Stored data entries

####

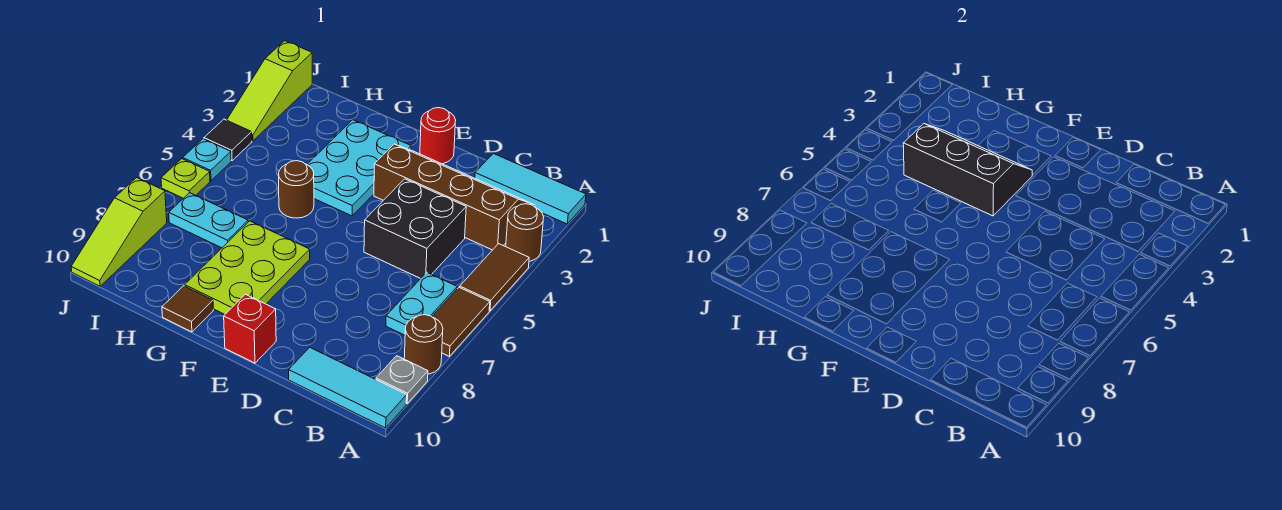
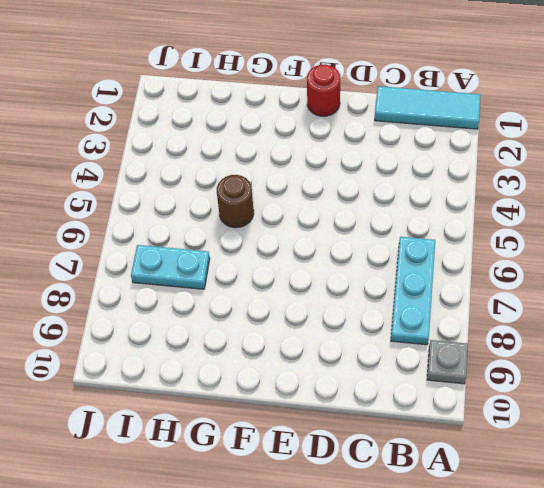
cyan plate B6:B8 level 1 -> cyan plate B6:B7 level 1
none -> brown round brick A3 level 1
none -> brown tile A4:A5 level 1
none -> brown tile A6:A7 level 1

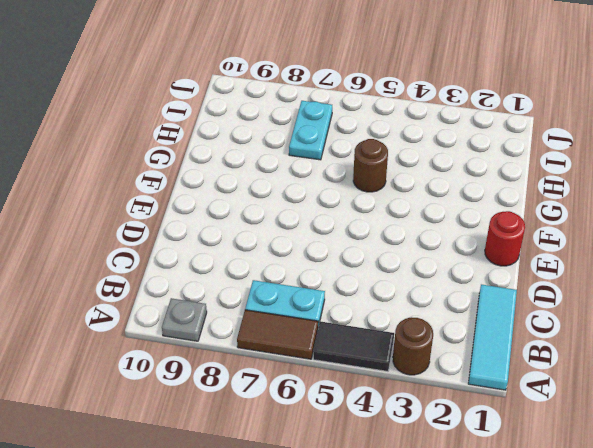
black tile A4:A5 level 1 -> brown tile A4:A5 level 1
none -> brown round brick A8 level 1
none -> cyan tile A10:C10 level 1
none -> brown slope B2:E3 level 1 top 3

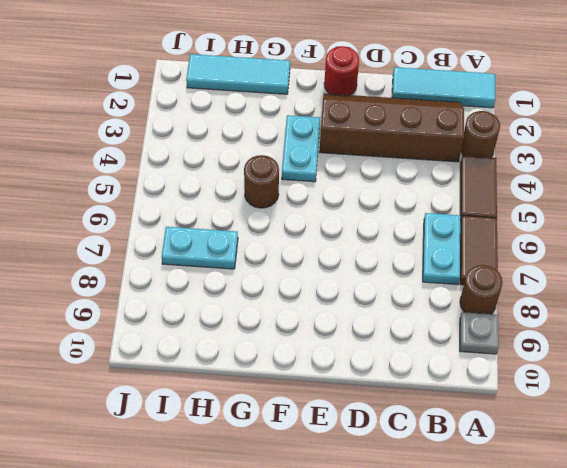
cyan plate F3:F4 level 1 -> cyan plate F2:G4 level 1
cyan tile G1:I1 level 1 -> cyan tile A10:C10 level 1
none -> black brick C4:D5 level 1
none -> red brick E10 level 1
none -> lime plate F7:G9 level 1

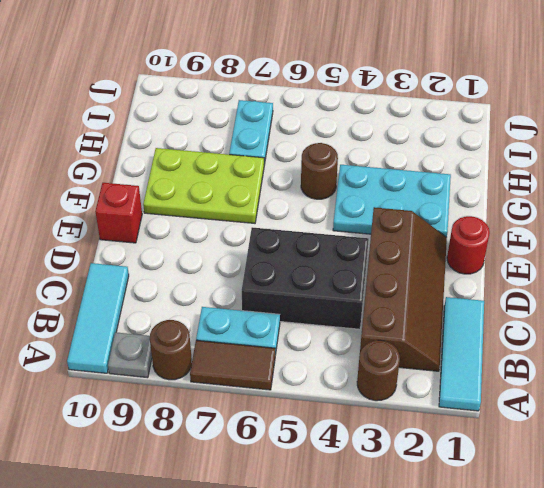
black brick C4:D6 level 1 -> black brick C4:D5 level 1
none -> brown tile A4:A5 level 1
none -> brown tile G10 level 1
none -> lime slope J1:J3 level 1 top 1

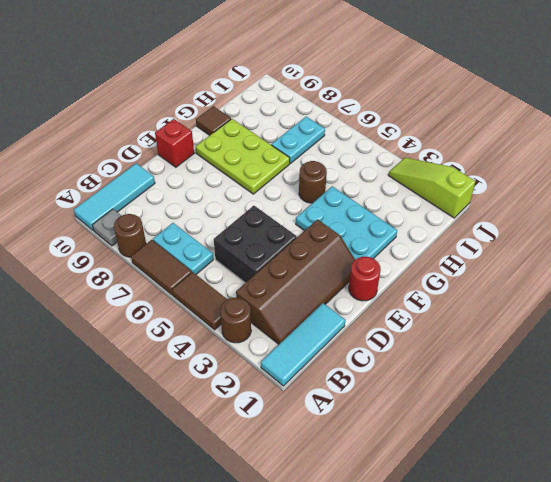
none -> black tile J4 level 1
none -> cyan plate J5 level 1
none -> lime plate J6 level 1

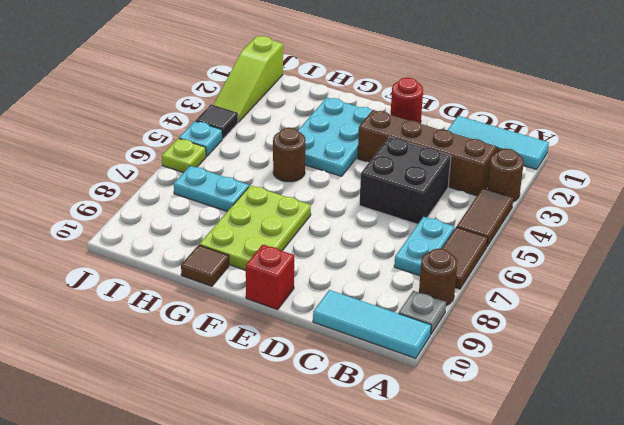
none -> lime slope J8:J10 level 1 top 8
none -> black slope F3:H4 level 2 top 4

####

Your reply must hold only the lines from the line containing "none -> cyan plate J5 level 1" through the end of the records above, written out exactly, both ends included, with no pictures, please.

**Answer:**
none -> cyan plate J5 level 1
none -> lime plate J6 level 1

none -> lime slope J8:J10 level 1 top 8
none -> black slope F3:H4 level 2 top 4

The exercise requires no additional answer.